== PROBLEM REQUIREMENTS ==
Report each line below that carries the word "yellow".

== SOURCE MATERIAL ==
»»

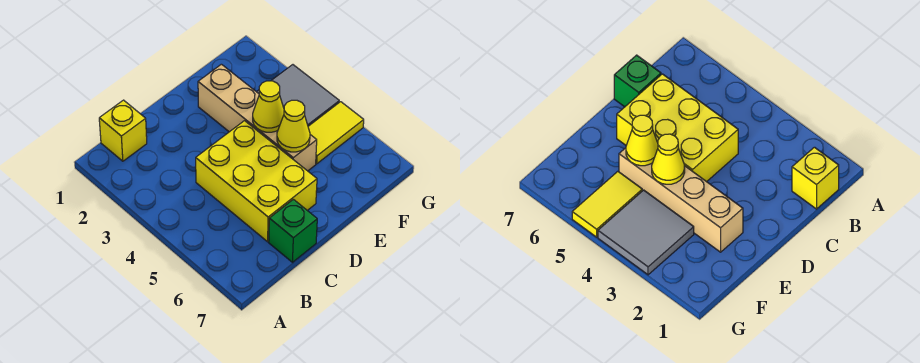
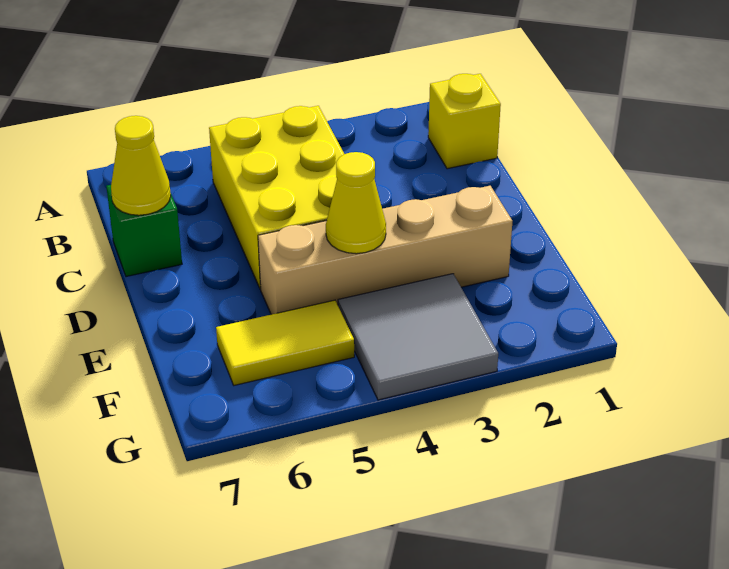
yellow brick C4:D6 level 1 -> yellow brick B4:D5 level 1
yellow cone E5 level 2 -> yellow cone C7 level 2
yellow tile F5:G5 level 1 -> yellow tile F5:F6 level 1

««
»»

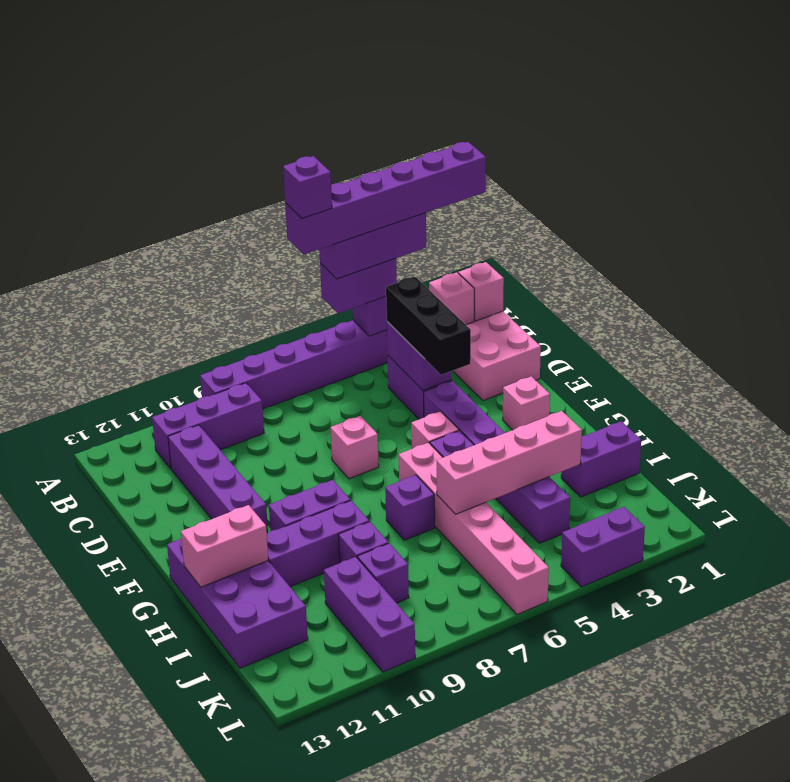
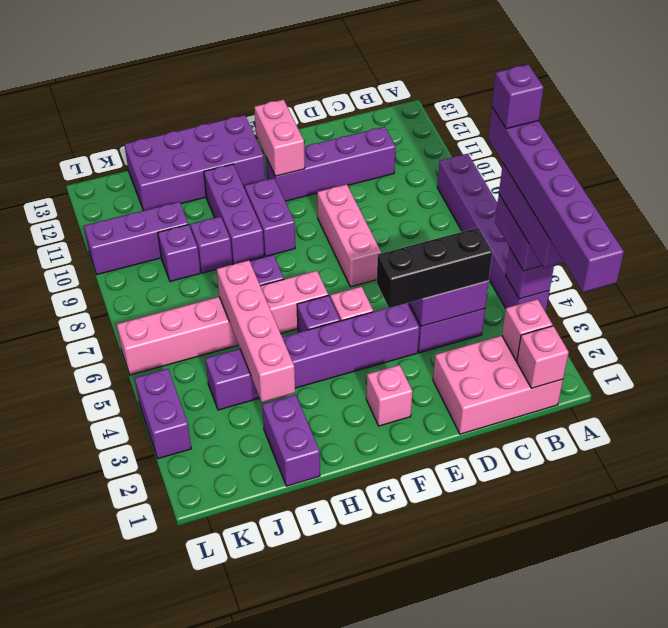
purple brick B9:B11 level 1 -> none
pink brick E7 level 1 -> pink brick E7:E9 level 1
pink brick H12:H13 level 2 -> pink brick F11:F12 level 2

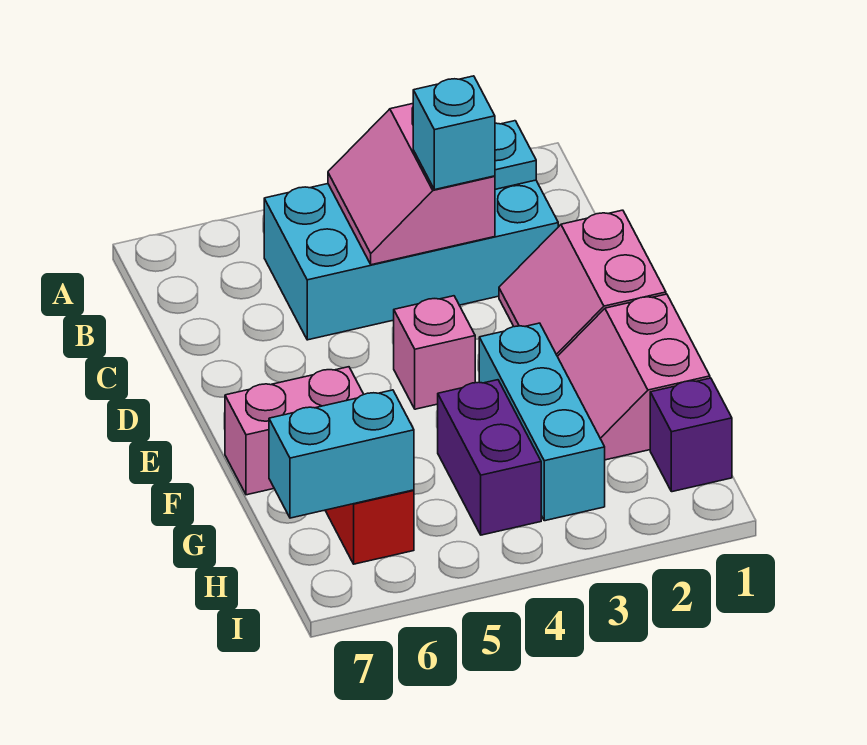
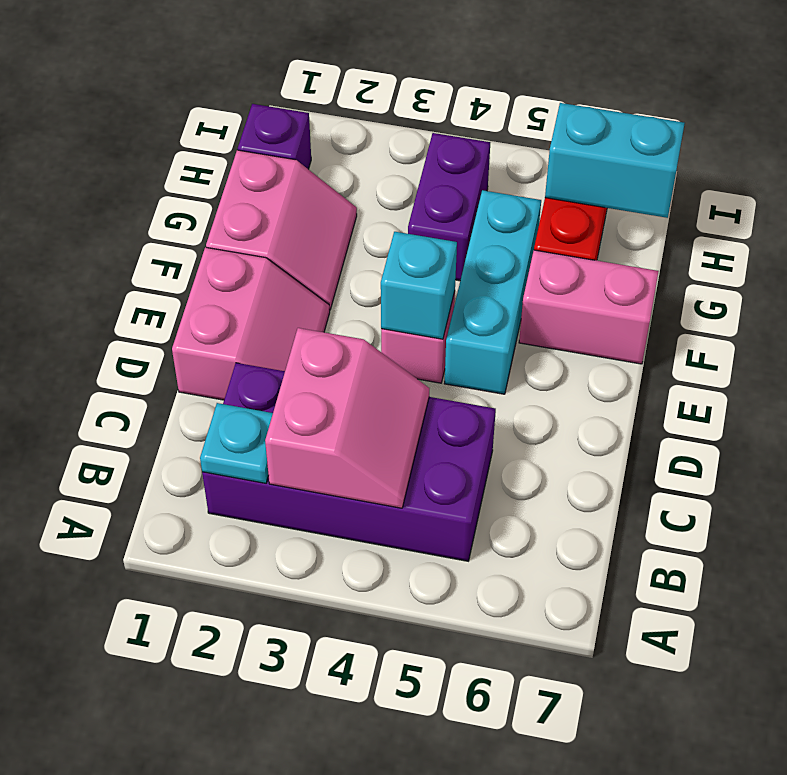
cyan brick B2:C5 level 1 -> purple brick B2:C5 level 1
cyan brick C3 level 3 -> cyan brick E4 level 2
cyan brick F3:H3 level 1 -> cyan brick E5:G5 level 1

««

== THE ANSWER ==
yellow brick C4:D6 level 1 -> yellow brick B4:D5 level 1
yellow cone E5 level 2 -> yellow cone C7 level 2
yellow tile F5:G5 level 1 -> yellow tile F5:F6 level 1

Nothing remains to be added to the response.